■ What this task involves
Nothing but the lines from the one containing "[(238,155),(191,131),(169,172),(216,197),(238,155)]" through the last line of the data below should be returned, each exactly as it stands, pictures excluded.

■ Data
================================

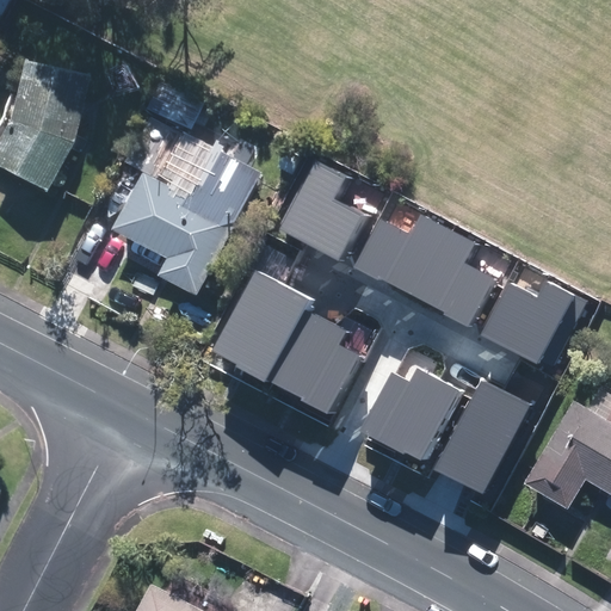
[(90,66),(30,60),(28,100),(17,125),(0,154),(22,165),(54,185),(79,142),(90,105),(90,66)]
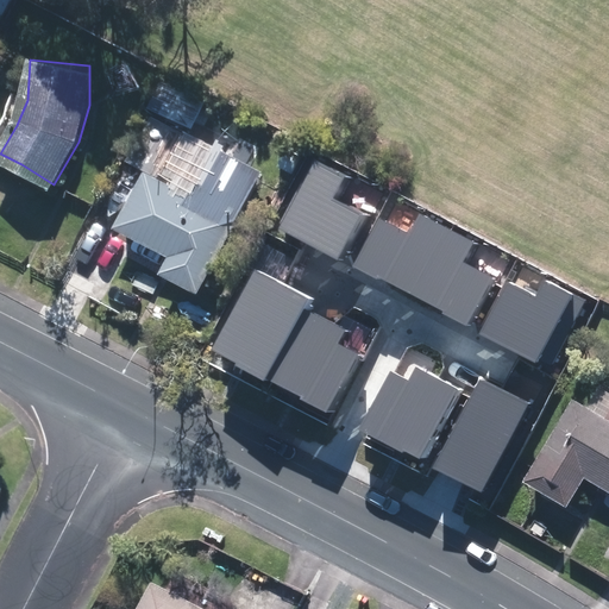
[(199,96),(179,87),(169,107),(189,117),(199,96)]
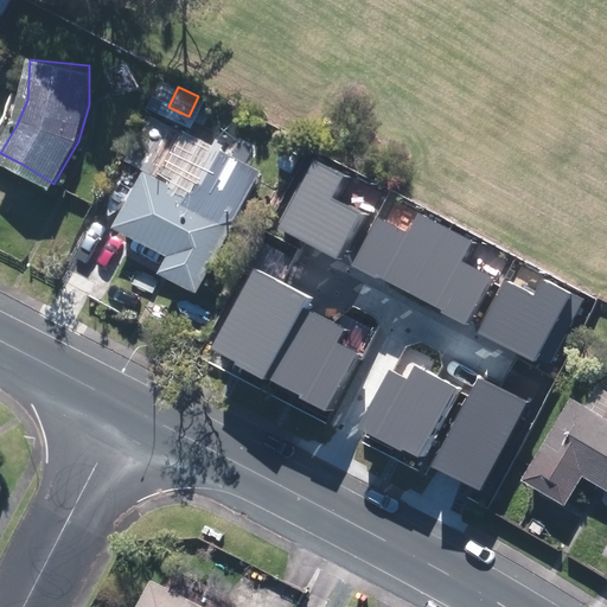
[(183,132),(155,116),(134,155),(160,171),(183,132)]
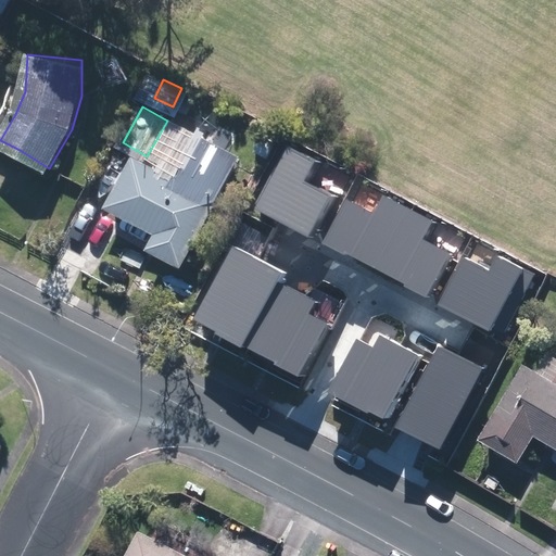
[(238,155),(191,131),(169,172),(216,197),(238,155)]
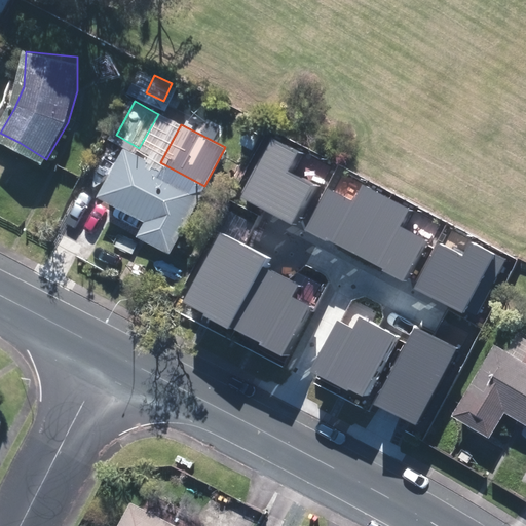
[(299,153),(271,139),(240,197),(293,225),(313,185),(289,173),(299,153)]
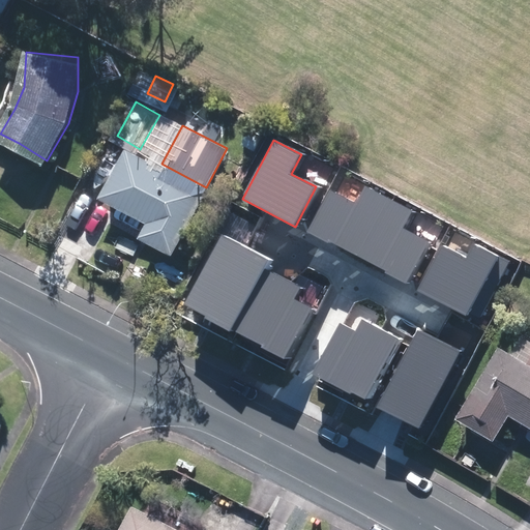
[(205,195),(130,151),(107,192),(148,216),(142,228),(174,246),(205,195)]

================================

■ Reply to the task
[(238,155),(191,131),(169,172),(216,197),(238,155)]
[(299,153),(271,139),(240,197),(293,225),(313,185),(289,173),(299,153)]
[(205,195),(130,151),(107,192),(148,216),(142,228),(174,246),(205,195)]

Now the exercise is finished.